**Records provided:**
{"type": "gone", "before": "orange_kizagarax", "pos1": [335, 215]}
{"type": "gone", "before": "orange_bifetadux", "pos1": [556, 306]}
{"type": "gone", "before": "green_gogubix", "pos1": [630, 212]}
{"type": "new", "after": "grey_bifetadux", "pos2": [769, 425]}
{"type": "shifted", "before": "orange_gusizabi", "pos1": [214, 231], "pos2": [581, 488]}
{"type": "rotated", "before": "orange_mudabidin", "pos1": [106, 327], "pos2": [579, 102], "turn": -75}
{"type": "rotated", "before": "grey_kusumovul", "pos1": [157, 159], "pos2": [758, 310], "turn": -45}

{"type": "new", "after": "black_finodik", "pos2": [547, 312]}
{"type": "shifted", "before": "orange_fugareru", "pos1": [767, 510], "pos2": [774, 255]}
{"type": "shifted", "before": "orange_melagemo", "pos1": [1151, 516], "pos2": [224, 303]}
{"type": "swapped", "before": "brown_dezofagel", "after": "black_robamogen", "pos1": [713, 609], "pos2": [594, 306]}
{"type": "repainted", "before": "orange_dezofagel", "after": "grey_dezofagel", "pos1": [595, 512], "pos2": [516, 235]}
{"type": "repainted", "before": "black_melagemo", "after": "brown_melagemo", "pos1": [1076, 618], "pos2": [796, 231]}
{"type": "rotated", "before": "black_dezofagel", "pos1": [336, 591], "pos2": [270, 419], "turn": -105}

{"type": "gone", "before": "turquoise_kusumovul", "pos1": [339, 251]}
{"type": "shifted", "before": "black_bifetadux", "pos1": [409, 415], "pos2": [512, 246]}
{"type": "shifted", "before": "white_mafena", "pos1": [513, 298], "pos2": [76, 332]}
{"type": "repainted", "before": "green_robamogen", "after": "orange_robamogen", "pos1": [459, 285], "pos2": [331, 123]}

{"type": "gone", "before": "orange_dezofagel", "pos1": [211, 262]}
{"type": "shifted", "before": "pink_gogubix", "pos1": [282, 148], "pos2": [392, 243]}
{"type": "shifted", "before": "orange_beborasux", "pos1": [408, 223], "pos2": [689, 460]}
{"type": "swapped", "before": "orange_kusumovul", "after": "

**What the task asks:**
Output all the lines above. Keep each one exact.

**Exercise result:**
{"type": "gone", "before": "orange_kizagarax", "pos1": [335, 215]}
{"type": "gone", "before": "orange_bifetadux", "pos1": [556, 306]}
{"type": "gone", "before": "green_gogubix", "pos1": [630, 212]}
{"type": "new", "after": "grey_bifetadux", "pos2": [769, 425]}
{"type": "shifted", "before": "orange_gusizabi", "pos1": [214, 231], "pos2": [581, 488]}
{"type": "rotated", "before": "orange_mudabidin", "pos1": [106, 327], "pos2": [579, 102], "turn": -75}
{"type": "rotated", "before": "grey_kusumovul", "pos1": [157, 159], "pos2": [758, 310], "turn": -45}

{"type": "new", "after": "black_finodik", "pos2": [547, 312]}
{"type": "shifted", "before": "orange_fugareru", "pos1": [767, 510], "pos2": [774, 255]}
{"type": "shifted", "before": "orange_melagemo", "pos1": [1151, 516], "pos2": [224, 303]}
{"type": "swapped", "before": "brown_dezofagel", "after": "black_robamogen", "pos1": [713, 609], "pos2": [594, 306]}
{"type": "repainted", "before": "orange_dezofagel", "after": "grey_dezofagel", "pos1": [595, 512], "pos2": [516, 235]}
{"type": "repainted", "before": "black_melagemo", "after": "brown_melagemo", "pos1": [1076, 618], "pos2": [796, 231]}
{"type": "rotated", "before": "black_dezofagel", "pos1": [336, 591], "pos2": [270, 419], "turn": -105}

{"type": "gone", "before": "turquoise_kusumovul", "pos1": [339, 251]}
{"type": "shifted", "before": "black_bifetadux", "pos1": [409, 415], "pos2": [512, 246]}
{"type": "shifted", "before": "white_mafena", "pos1": [513, 298], "pos2": [76, 332]}
{"type": "repainted", "before": "green_robamogen", "after": "orange_robamogen", "pos1": [459, 285], "pos2": [331, 123]}

{"type": "gone", "before": "orange_dezofagel", "pos1": [211, 262]}
{"type": "shifted", "before": "pink_gogubix", "pos1": [282, 148], "pos2": [392, 243]}
{"type": "shifted", "before": "orange_beborasux", "pos1": [408, 223], "pos2": [689, 460]}
{"type": "swapped", "before": "orange_kusumovul", "after": "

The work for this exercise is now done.